• _What the task requires_
Your task is to repeat, word for word, the line containing "R3: 1.5k (N9, N10) -> none" and all lines that follow it to the end of the material, and no other lines.

• _Input data_
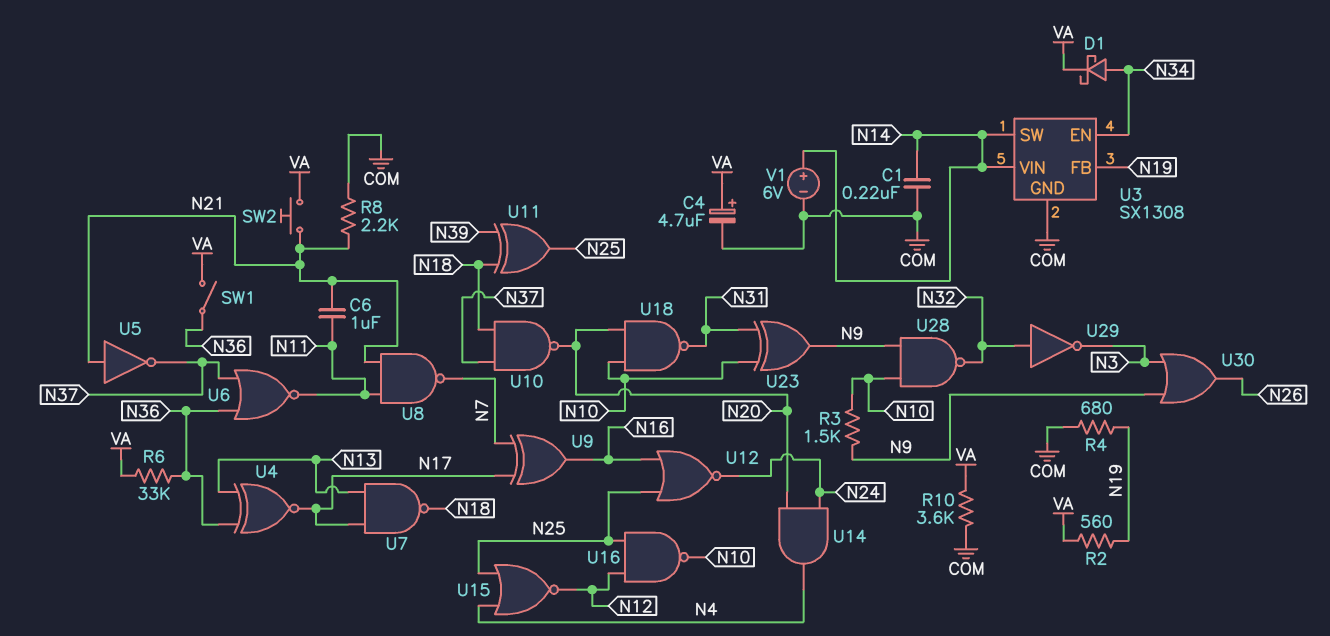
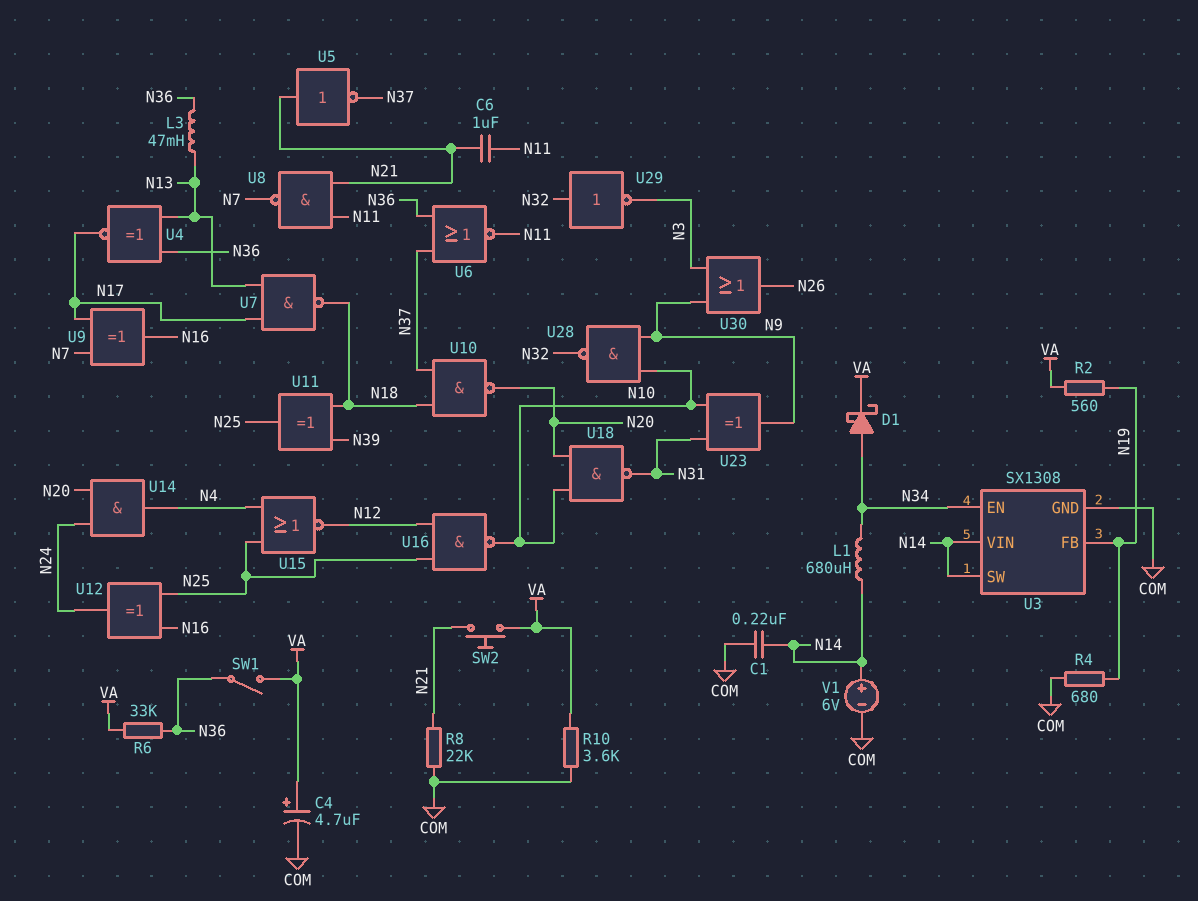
L1: none -> 680uH (N14, N34)
L3: none -> 47mH (N13, N36)
R3: 1.5k (N9, N10) -> none
R8: 2.2k (COM, N21) -> 22k (COM, N21)
U12: NOR (in N16, in N25, out N24) -> XOR (in N16, in N25, out N24)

• _Your solution_
R3: 1.5k (N9, N10) -> none
R8: 2.2k (COM, N21) -> 22k (COM, N21)
U12: NOR (in N16, in N25, out N24) -> XOR (in N16, in N25, out N24)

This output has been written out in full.